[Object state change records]
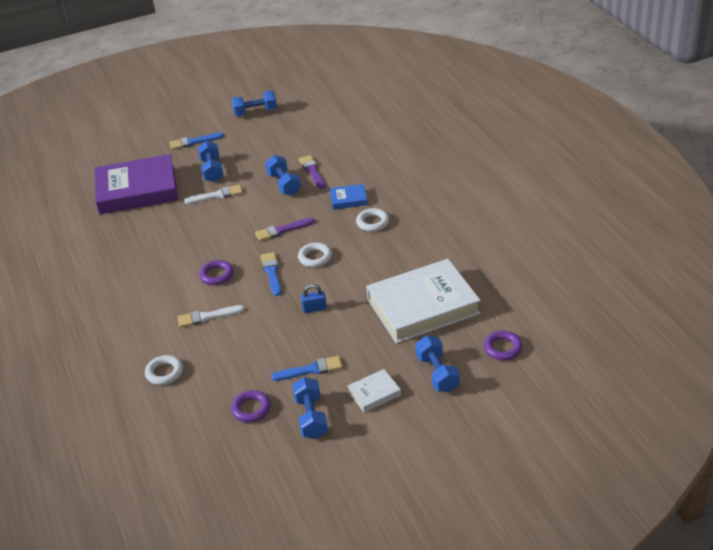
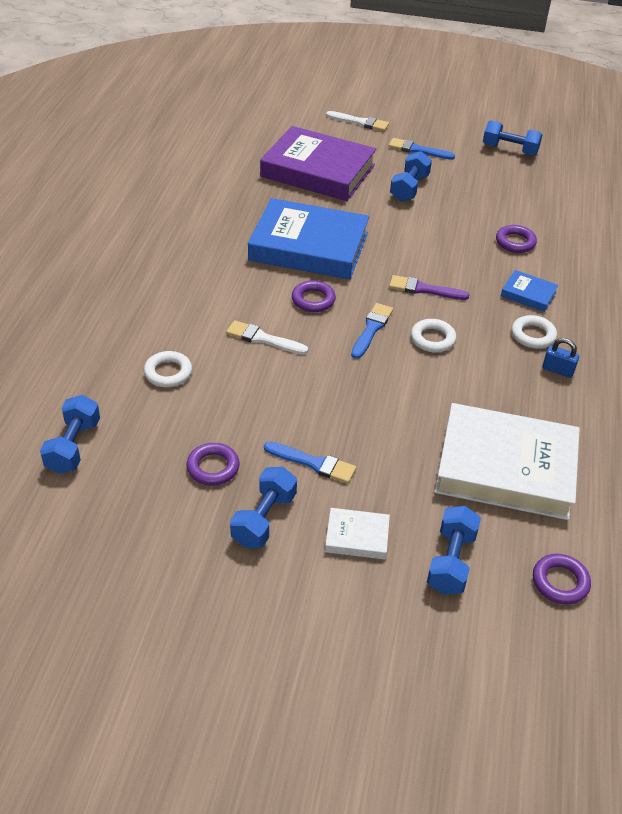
camera: 30 degrees right, 5 degrees up
(180, 243) = (308, 246): none -> blue book
(217, 195) = (390, 216): white brush -> white brush (360, 122)
(284, 184) = (471, 241): blue dumbbell -> blue dumbbell (73, 446)
(312, 171) = (515, 242): purple brush -> purple ring
(314, 308) = (380, 396): blue padlock -> blue padlock (557, 370)

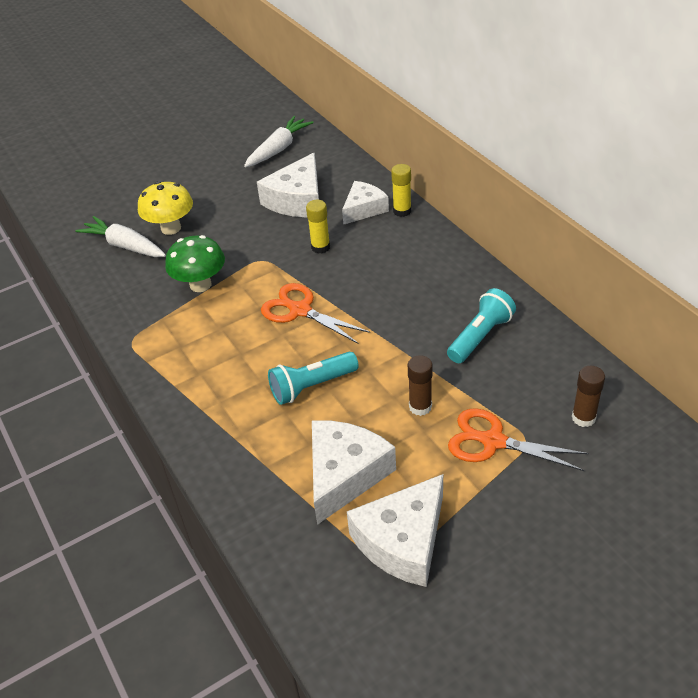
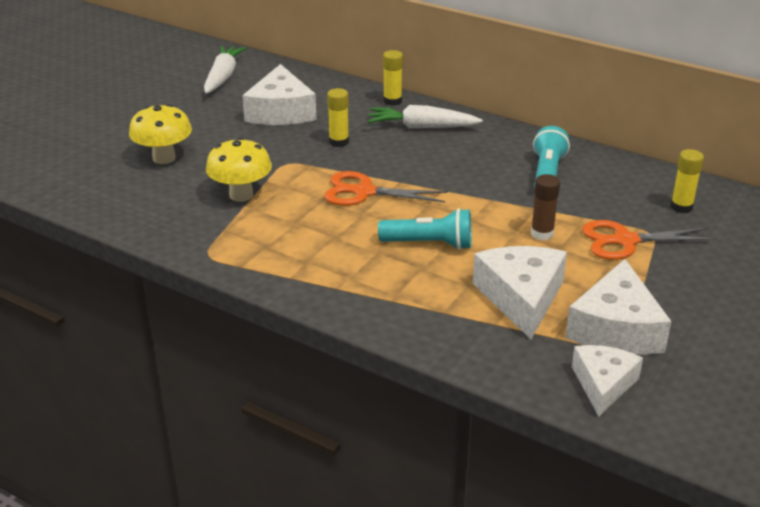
camera: 30 degrees left, 10 degrees down
(125, 246) = (124, 182): white carrot -> white carrot (422, 127)
(200, 285) = (241, 195): green mushroom -> yellow mushroom
(312, 386) = (429, 244): turquoise flashlight -> turquoise flashlight turned 120 degrees counterclockwise
(364, 209) = (354, 106): white cheese -> white cheese (603, 384)
(583, 418) = (681, 207): brown glue stick -> yellow glue stick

### Work to complete
Whenever a line of the data above includes the word "blue", copy that line.

### Finished task
(180, 243) = (308, 246): none -> blue book
(284, 184) = (471, 241): blue dumbbell -> blue dumbbell (73, 446)
(314, 308) = (380, 396): blue padlock -> blue padlock (557, 370)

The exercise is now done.